• Assigned task:
Extract the first line through the line containing "camera: 100 degrees left, 20 degrees down" from the listing below, exactly as written.
━━ Supplied records ━━
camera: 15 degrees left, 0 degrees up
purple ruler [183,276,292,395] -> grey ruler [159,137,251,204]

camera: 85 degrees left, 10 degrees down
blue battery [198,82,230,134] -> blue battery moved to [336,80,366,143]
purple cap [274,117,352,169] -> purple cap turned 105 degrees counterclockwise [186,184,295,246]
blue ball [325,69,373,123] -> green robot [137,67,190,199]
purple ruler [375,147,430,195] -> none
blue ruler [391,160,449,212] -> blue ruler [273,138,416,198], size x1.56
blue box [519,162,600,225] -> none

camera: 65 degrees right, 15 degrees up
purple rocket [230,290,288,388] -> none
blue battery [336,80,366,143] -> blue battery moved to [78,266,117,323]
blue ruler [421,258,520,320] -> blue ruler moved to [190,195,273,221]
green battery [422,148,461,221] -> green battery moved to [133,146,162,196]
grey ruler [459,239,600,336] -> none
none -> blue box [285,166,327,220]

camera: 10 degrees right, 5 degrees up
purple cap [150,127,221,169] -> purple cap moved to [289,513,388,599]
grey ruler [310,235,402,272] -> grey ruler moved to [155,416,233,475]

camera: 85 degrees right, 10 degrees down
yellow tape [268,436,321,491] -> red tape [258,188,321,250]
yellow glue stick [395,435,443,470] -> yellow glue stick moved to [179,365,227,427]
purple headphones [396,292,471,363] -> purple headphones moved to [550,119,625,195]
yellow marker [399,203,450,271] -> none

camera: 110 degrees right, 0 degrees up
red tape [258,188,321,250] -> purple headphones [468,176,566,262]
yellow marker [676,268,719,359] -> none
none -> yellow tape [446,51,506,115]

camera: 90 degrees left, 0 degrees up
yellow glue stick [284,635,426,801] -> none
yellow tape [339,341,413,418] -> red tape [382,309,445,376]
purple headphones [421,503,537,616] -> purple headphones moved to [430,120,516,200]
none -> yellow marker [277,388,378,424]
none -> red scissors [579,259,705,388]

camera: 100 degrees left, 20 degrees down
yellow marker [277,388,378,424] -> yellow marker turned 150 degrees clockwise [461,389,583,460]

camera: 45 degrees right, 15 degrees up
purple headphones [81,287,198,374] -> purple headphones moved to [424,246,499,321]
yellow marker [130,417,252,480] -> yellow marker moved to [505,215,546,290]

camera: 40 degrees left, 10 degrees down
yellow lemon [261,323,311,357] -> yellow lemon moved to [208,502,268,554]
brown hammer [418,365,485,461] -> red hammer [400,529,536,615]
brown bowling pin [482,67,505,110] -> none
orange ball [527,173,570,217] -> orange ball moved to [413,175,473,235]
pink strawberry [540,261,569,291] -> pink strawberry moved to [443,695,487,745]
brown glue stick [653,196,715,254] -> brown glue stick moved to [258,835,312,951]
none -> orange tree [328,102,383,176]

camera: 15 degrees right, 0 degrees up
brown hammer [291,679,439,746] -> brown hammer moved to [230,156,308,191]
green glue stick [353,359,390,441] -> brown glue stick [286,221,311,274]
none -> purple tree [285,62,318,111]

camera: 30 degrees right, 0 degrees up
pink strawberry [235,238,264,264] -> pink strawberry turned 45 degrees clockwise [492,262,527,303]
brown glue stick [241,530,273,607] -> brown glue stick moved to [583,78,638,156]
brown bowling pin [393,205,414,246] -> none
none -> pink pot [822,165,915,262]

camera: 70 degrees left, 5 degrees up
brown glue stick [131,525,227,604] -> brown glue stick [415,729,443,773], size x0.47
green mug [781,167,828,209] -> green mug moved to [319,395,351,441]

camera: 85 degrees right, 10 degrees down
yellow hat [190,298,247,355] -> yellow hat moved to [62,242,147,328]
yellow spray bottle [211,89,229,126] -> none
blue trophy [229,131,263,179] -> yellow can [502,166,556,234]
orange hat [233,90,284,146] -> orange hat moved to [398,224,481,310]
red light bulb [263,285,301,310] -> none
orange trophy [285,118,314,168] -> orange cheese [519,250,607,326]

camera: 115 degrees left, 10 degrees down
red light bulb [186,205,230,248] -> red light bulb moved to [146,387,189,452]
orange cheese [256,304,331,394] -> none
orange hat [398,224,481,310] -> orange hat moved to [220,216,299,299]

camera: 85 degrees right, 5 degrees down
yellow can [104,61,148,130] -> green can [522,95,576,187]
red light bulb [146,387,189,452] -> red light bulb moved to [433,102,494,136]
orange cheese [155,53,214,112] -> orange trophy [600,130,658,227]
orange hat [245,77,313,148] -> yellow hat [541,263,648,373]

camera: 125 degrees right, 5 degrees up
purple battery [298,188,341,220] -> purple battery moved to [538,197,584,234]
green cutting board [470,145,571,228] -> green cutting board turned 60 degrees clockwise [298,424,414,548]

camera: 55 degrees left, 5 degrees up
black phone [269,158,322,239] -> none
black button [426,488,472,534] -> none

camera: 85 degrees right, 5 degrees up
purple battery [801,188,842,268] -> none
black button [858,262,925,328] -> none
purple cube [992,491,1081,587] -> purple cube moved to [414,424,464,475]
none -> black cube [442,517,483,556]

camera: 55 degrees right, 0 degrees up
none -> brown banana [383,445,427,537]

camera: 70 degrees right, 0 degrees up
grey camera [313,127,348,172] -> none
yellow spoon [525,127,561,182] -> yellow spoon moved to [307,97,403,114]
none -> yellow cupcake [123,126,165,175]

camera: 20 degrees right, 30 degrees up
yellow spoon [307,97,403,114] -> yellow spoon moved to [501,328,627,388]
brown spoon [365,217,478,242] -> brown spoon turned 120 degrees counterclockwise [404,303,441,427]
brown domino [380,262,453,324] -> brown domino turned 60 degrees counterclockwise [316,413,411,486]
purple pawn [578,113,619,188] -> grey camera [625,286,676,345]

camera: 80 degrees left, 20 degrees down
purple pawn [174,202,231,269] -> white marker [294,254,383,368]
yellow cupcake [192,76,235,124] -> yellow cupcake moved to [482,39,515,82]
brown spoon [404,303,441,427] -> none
━━━
• Answer section:
camera: 15 degrees left, 0 degrees up
purple ruler [183,276,292,395] -> grey ruler [159,137,251,204]

camera: 85 degrees left, 10 degrees down
blue battery [198,82,230,134] -> blue battery moved to [336,80,366,143]
purple cap [274,117,352,169] -> purple cap turned 105 degrees counterclockwise [186,184,295,246]
blue ball [325,69,373,123] -> green robot [137,67,190,199]
purple ruler [375,147,430,195] -> none
blue ruler [391,160,449,212] -> blue ruler [273,138,416,198], size x1.56
blue box [519,162,600,225] -> none

camera: 65 degrees right, 15 degrees up
purple rocket [230,290,288,388] -> none
blue battery [336,80,366,143] -> blue battery moved to [78,266,117,323]
blue ruler [421,258,520,320] -> blue ruler moved to [190,195,273,221]
green battery [422,148,461,221] -> green battery moved to [133,146,162,196]
grey ruler [459,239,600,336] -> none
none -> blue box [285,166,327,220]

camera: 10 degrees right, 5 degrees up
purple cap [150,127,221,169] -> purple cap moved to [289,513,388,599]
grey ruler [310,235,402,272] -> grey ruler moved to [155,416,233,475]

camera: 85 degrees right, 10 degrees down
yellow tape [268,436,321,491] -> red tape [258,188,321,250]
yellow glue stick [395,435,443,470] -> yellow glue stick moved to [179,365,227,427]
purple headphones [396,292,471,363] -> purple headphones moved to [550,119,625,195]
yellow marker [399,203,450,271] -> none

camera: 110 degrees right, 0 degrees up
red tape [258,188,321,250] -> purple headphones [468,176,566,262]
yellow marker [676,268,719,359] -> none
none -> yellow tape [446,51,506,115]

camera: 90 degrees left, 0 degrees up
yellow glue stick [284,635,426,801] -> none
yellow tape [339,341,413,418] -> red tape [382,309,445,376]
purple headphones [421,503,537,616] -> purple headphones moved to [430,120,516,200]
none -> yellow marker [277,388,378,424]
none -> red scissors [579,259,705,388]

camera: 100 degrees left, 20 degrees down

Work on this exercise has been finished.